What is required: Below are entries to reproduce exactly, apart from their pictures.

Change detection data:
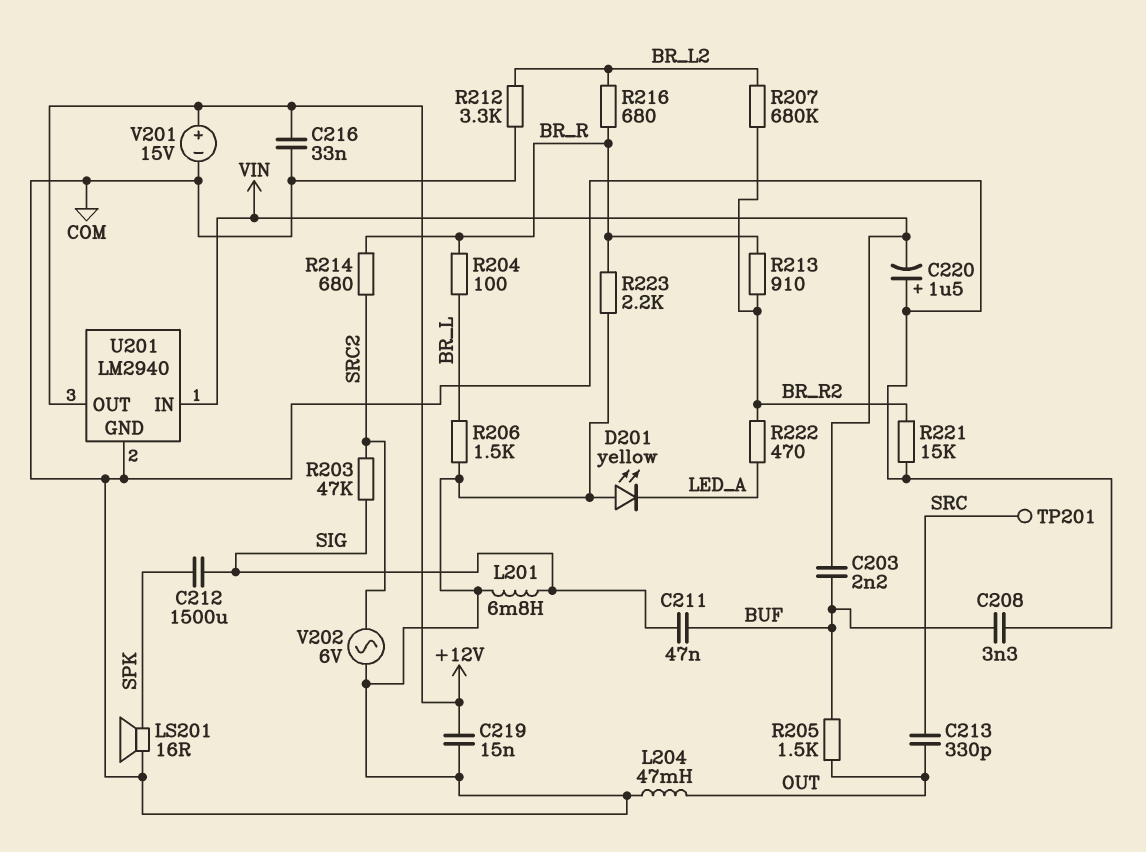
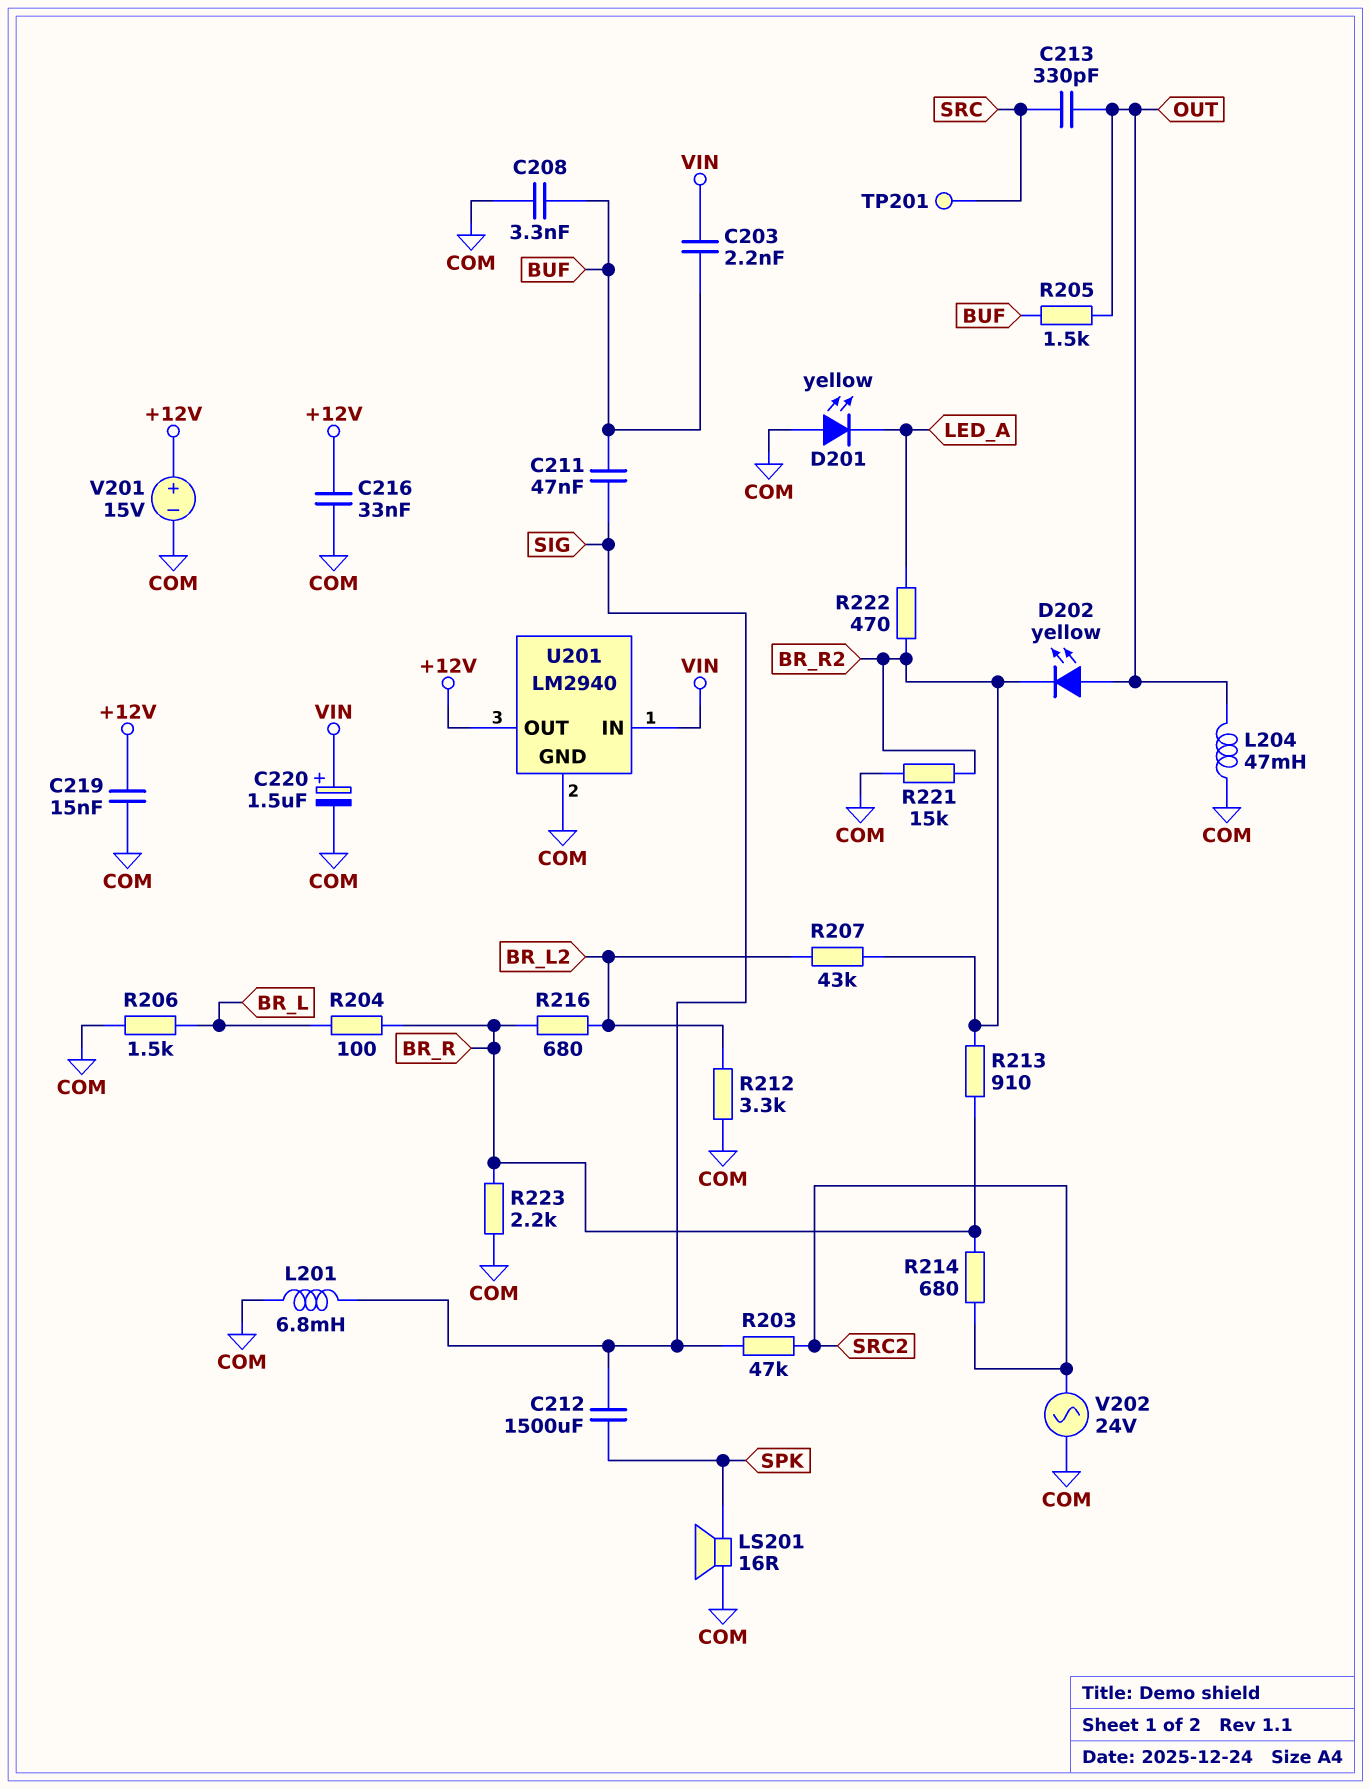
C220: 1.5uF (plus COM, minus VIN) -> 1.5uF (plus VIN, minus COM)
D202: none -> LED yellow (A OUT, K BR_R2)
R207: 680k (BR_L2, BR_R2) -> 43k (BR_L2, BR_R2)
V202: AC 6V (COM, SRC2) -> AC 24V (COM, SRC2)

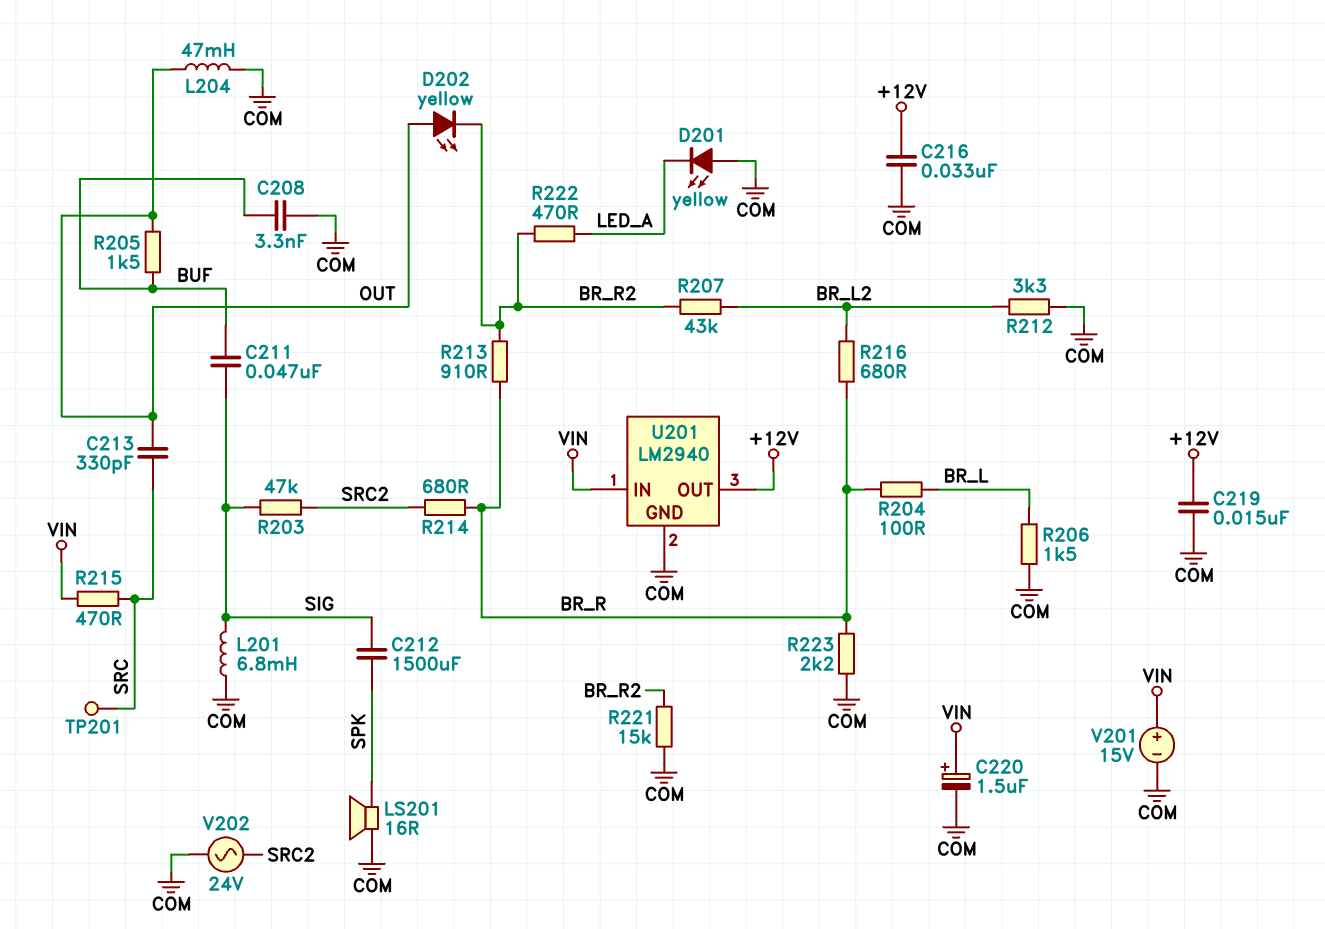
C203: 2.2nF (BUF, VIN) -> none
R215: none -> 470 (SRC, VIN)
V201: 15V (plus +12V, minus COM) -> 15V (plus VIN, minus COM)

Exercise output:
C220: 1.5uF (plus COM, minus VIN) -> 1.5uF (plus VIN, minus COM)
D202: none -> LED yellow (A OUT, K BR_R2)
R207: 680k (BR_L2, BR_R2) -> 43k (BR_L2, BR_R2)
V202: AC 6V (COM, SRC2) -> AC 24V (COM, SRC2)

C203: 2.2nF (BUF, VIN) -> none
R215: none -> 470 (SRC, VIN)
V201: 15V (plus +12V, minus COM) -> 15V (plus VIN, minus COM)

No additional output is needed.